WHAT TO WORK ON =
Using the listing below, please gather every line containing the word "point".

________________________

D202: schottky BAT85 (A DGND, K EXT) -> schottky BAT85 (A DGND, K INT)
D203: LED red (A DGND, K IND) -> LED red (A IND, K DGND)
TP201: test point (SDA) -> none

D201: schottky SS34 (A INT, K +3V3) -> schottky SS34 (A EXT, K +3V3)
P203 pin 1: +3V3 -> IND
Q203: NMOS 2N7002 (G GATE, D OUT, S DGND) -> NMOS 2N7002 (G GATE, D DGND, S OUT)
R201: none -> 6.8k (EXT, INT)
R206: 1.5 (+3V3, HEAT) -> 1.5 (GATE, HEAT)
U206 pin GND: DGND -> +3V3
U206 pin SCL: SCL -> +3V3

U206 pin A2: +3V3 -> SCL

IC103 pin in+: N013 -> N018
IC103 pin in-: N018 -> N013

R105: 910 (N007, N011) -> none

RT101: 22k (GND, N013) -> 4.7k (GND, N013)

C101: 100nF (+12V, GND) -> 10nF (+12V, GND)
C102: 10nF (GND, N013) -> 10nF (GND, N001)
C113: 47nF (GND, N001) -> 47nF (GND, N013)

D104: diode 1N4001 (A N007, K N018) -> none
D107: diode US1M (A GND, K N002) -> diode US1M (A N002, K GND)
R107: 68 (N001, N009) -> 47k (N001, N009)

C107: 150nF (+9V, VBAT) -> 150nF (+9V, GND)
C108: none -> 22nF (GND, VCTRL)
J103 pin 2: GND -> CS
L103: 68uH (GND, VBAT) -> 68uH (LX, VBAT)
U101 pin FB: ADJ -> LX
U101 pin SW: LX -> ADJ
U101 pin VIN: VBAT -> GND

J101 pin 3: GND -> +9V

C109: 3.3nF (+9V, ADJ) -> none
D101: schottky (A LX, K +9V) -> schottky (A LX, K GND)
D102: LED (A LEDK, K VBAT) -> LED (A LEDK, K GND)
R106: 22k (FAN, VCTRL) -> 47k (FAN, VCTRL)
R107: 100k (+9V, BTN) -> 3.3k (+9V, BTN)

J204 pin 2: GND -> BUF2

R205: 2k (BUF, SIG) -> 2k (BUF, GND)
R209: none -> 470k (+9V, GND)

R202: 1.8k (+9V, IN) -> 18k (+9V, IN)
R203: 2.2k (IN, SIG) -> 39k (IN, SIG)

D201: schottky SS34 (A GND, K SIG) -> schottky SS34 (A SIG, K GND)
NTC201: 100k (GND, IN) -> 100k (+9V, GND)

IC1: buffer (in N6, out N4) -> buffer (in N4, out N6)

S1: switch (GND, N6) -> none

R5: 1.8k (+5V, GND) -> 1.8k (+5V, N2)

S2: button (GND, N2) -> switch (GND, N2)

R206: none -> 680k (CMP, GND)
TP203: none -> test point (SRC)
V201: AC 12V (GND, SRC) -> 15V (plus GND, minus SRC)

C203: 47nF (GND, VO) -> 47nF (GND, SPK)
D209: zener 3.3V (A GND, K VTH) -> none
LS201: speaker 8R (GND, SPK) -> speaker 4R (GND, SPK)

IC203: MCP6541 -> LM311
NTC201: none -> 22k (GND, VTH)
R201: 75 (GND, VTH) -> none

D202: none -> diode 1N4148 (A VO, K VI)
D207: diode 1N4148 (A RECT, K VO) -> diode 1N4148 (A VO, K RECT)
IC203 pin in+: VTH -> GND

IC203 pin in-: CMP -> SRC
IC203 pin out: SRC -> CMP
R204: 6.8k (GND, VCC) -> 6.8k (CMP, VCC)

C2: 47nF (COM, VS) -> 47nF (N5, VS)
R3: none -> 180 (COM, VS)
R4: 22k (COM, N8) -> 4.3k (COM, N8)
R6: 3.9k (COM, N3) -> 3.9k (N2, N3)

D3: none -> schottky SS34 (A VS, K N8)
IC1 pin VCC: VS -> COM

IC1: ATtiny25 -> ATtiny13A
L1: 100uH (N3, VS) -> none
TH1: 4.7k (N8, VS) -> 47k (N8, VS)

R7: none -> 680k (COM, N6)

________________________

RESULT OF THIS TASK =
TP201: test point (SDA) -> none
TP203: none -> test point (SRC)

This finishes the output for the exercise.